Given records:
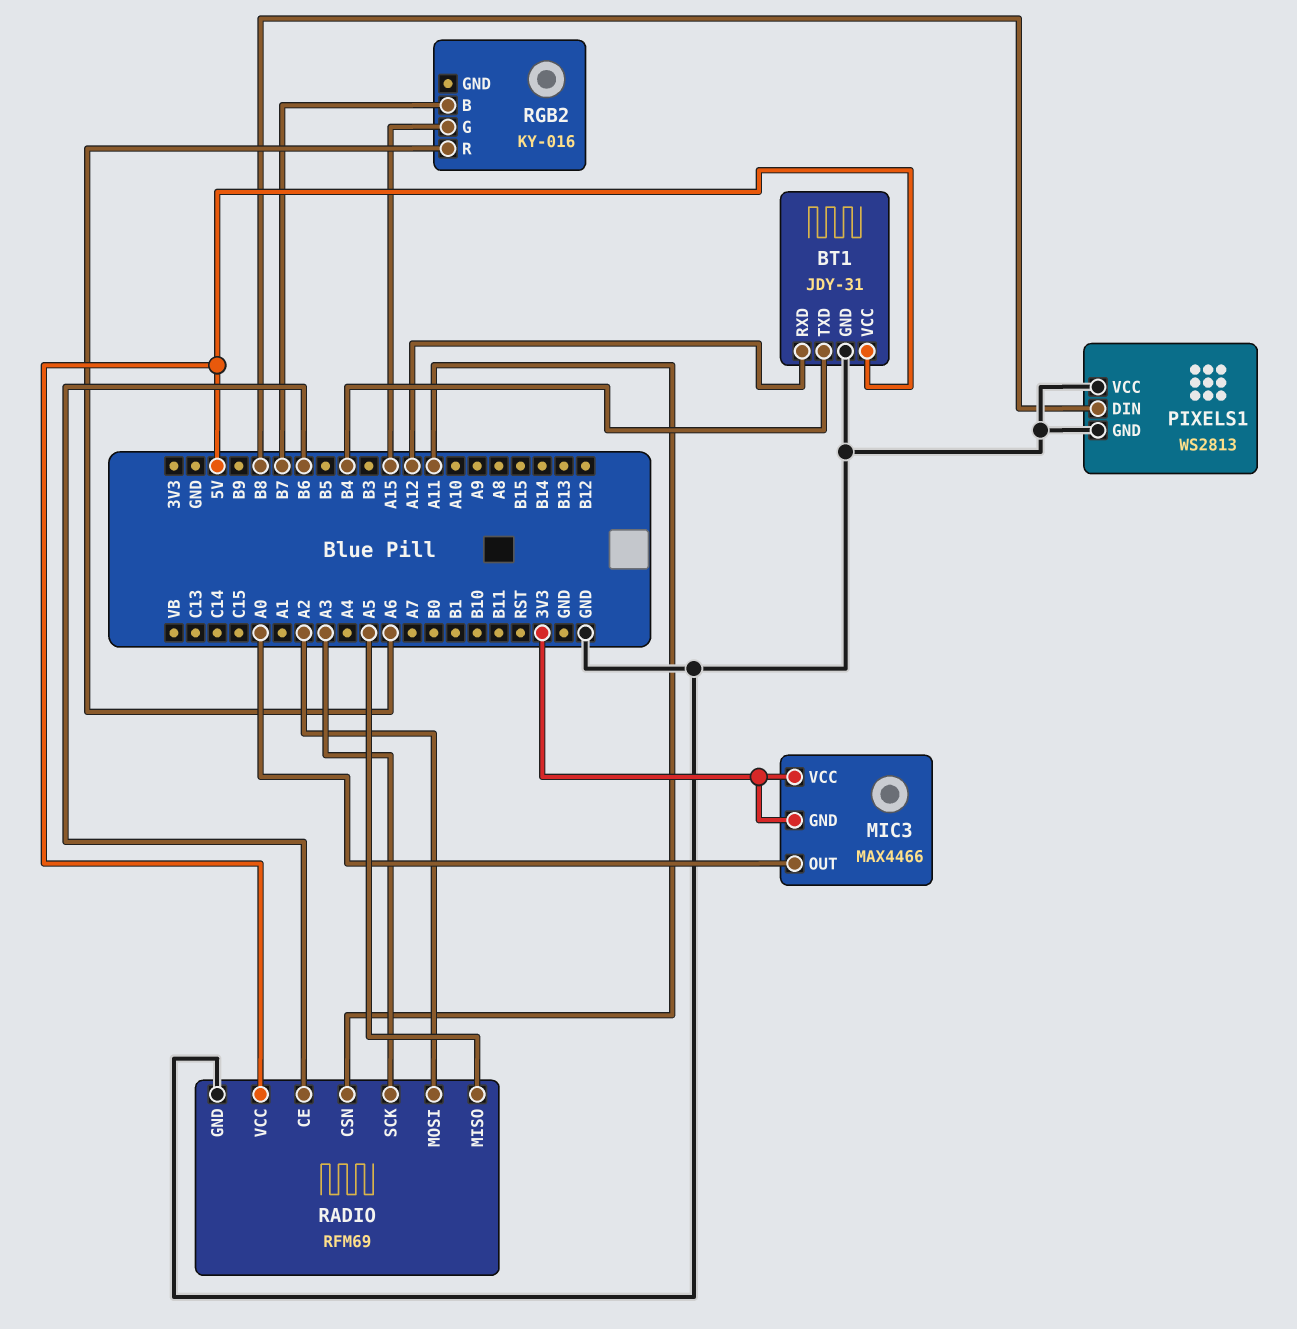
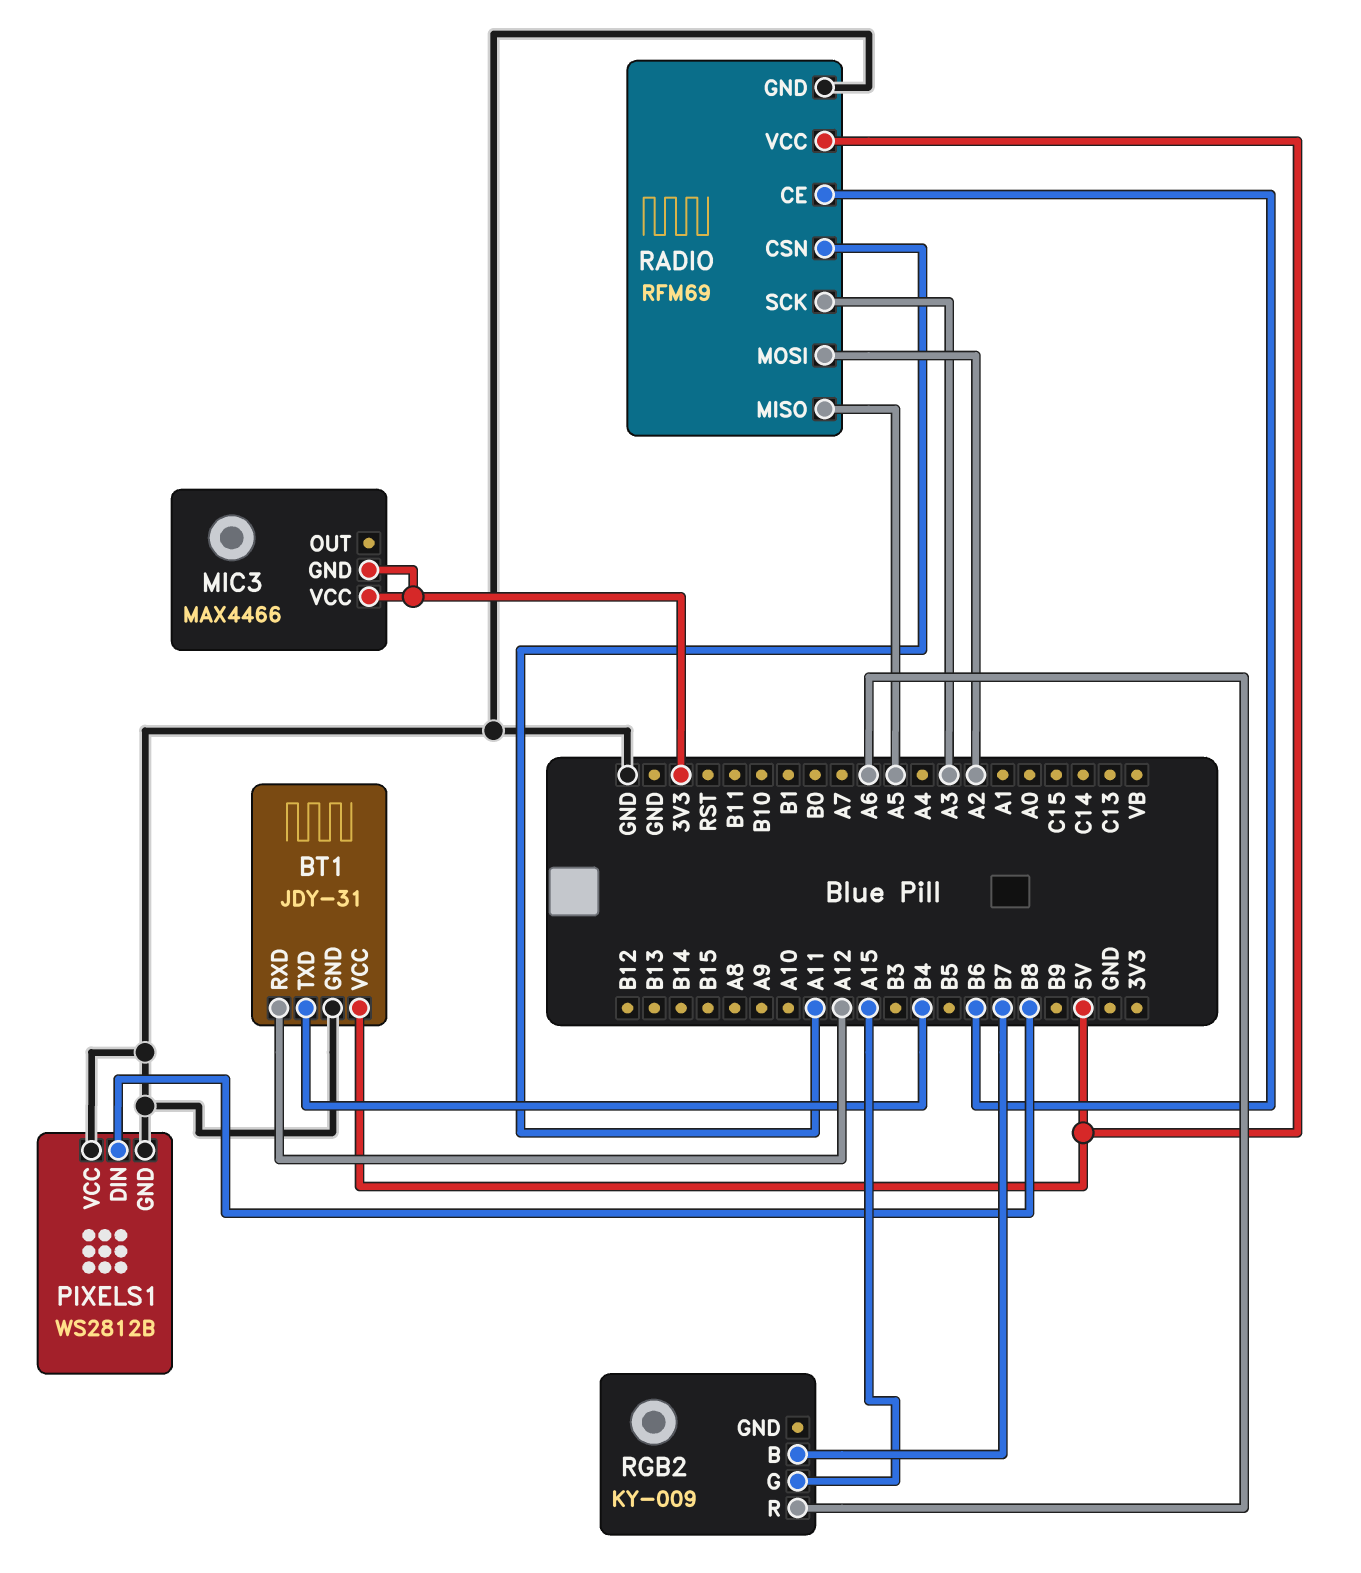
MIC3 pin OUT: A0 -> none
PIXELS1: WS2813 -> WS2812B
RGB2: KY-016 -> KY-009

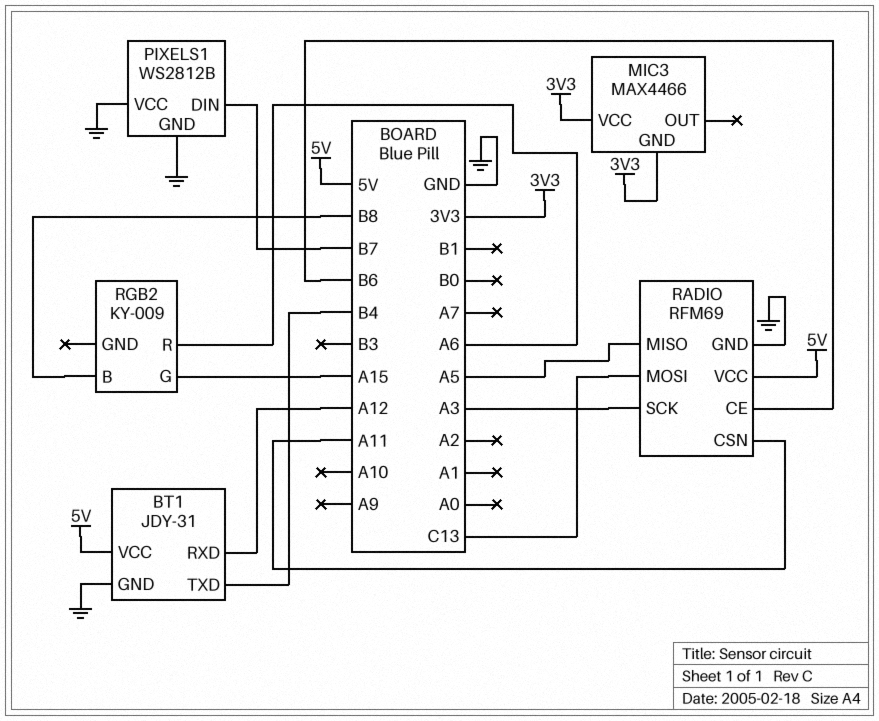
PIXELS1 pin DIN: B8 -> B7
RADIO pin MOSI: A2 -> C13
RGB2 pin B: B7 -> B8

---

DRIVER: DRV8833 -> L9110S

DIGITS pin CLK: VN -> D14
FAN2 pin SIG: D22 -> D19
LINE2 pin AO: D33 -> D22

What you should do: From the data above, output exactly the lines between the one containing "PIXELS1 pin DIN: B8 -> B7" and the one containing "RGB2 pin B: B7 -> B8", counting both of them.

Exercise answer:
PIXELS1 pin DIN: B8 -> B7
RADIO pin MOSI: A2 -> C13
RGB2 pin B: B7 -> B8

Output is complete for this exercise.